> **Task to carry out**
Take the material below and output exactly the run of lines from the one containing "none -> purple 1x3 brick [75,193,107,290]" down to the one containing "none -> purple 2x3 slope [372,292,436,389]", with both included.

====

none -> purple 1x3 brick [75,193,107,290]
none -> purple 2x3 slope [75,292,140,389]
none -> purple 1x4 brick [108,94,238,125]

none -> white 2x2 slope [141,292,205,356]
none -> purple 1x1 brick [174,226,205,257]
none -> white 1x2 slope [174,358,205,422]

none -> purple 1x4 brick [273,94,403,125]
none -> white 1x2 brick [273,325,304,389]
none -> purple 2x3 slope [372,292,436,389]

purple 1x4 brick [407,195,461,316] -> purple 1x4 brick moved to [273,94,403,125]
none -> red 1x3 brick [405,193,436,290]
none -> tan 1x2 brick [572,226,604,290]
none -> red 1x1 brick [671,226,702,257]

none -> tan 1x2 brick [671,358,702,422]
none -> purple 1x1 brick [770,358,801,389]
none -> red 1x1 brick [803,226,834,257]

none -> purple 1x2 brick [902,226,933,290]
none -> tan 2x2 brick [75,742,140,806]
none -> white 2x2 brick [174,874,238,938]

====

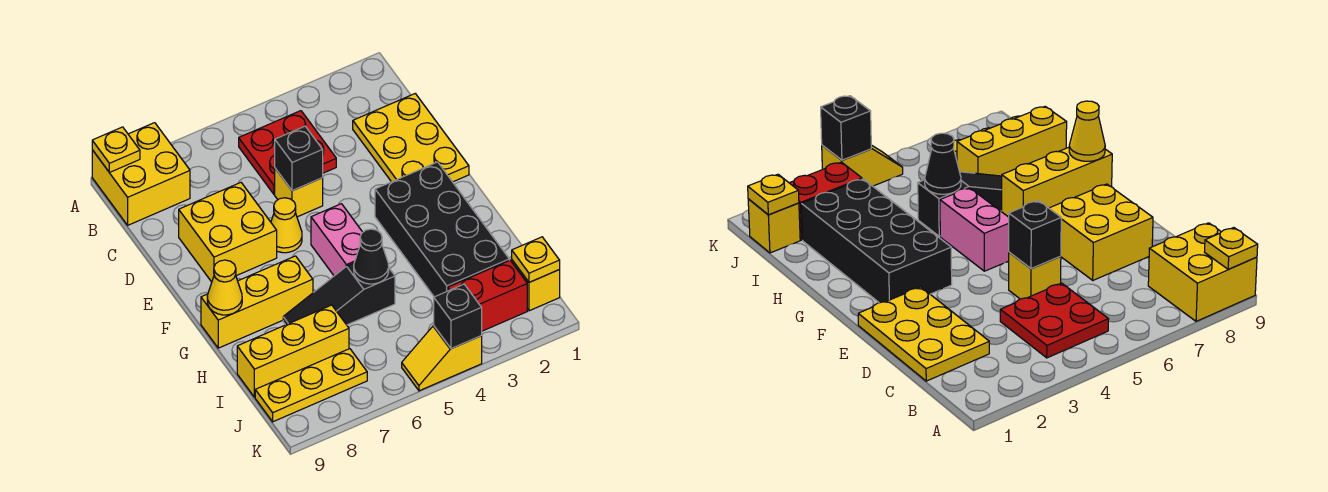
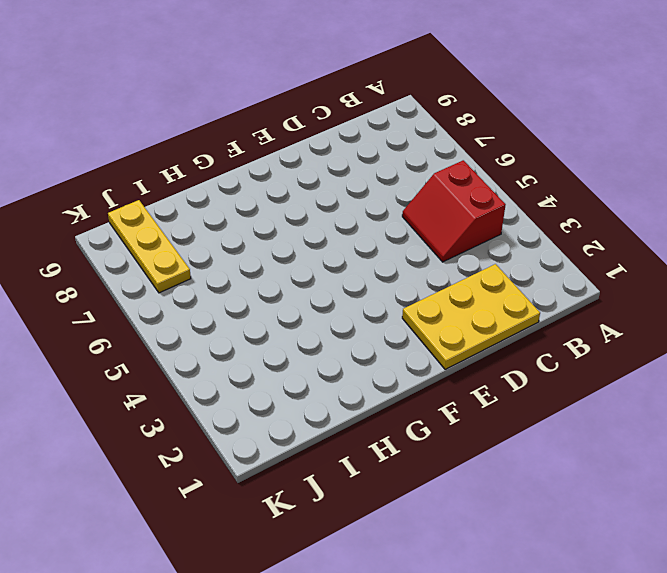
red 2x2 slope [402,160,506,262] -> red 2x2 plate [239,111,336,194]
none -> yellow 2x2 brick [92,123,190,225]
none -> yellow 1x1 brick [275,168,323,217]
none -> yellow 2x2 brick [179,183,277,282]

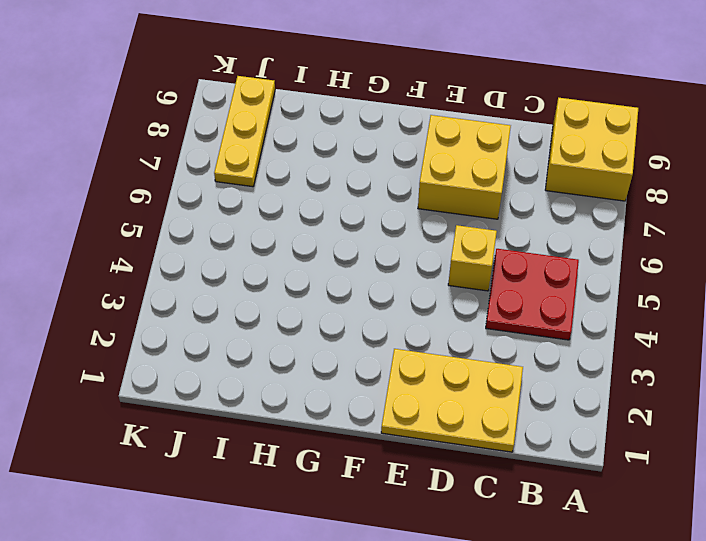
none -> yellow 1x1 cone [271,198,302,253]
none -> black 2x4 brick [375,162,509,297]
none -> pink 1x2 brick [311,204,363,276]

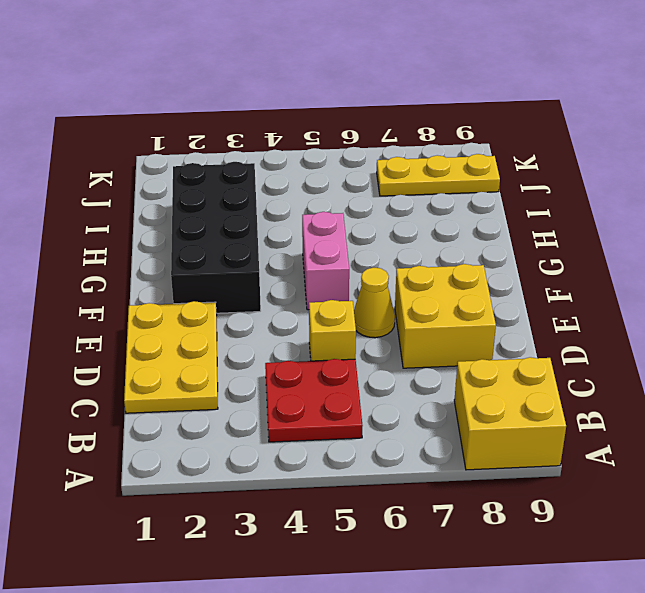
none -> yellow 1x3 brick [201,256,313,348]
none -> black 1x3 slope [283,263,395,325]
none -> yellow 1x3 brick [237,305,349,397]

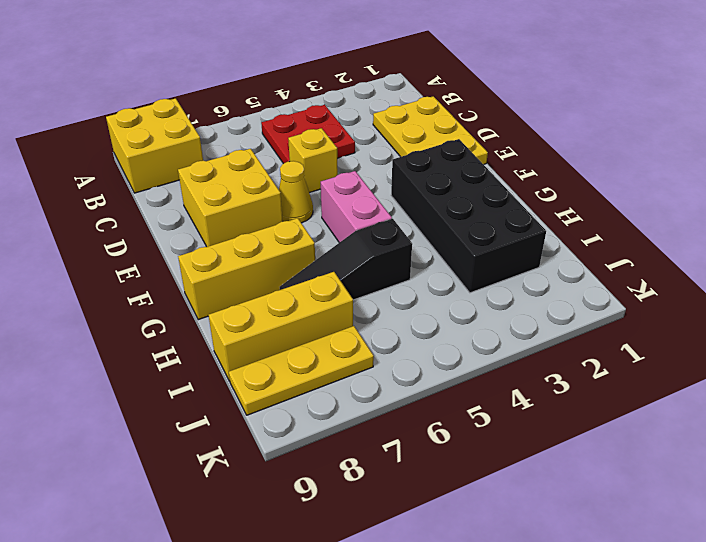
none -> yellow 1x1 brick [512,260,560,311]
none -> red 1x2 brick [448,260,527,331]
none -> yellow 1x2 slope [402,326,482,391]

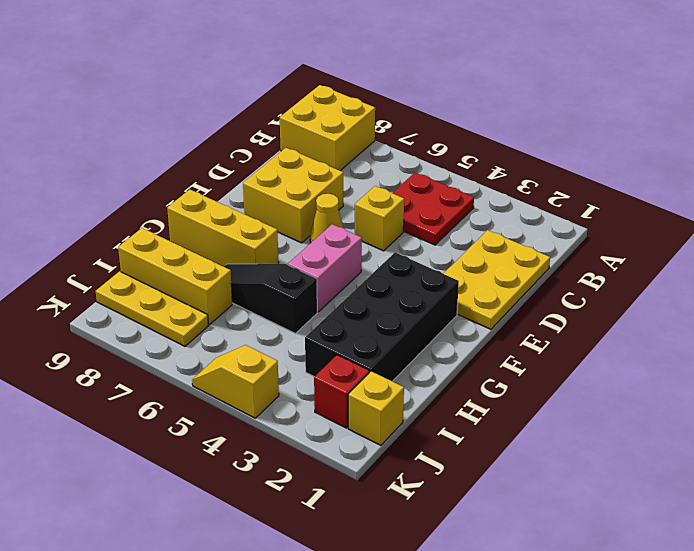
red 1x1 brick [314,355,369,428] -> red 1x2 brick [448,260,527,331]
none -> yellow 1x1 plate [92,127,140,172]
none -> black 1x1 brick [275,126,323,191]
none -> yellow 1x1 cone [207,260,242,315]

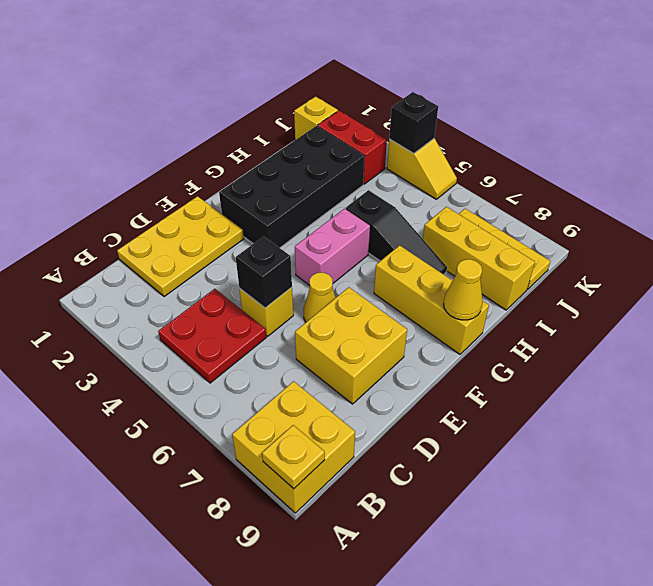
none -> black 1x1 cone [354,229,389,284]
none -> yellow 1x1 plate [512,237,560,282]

====

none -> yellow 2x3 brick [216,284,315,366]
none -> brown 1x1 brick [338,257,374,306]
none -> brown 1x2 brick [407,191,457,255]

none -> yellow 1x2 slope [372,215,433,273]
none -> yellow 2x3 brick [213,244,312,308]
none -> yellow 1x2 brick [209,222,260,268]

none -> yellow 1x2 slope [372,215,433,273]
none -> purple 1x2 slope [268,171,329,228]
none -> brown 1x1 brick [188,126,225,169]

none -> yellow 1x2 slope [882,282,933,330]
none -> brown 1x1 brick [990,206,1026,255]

====

> **Expected output**
none -> purple 1x3 brick [75,193,107,290]
none -> purple 2x3 slope [75,292,140,389]
none -> purple 1x4 brick [108,94,238,125]

none -> white 2x2 slope [141,292,205,356]
none -> purple 1x1 brick [174,226,205,257]
none -> white 1x2 slope [174,358,205,422]

none -> purple 1x4 brick [273,94,403,125]
none -> white 1x2 brick [273,325,304,389]
none -> purple 2x3 slope [372,292,436,389]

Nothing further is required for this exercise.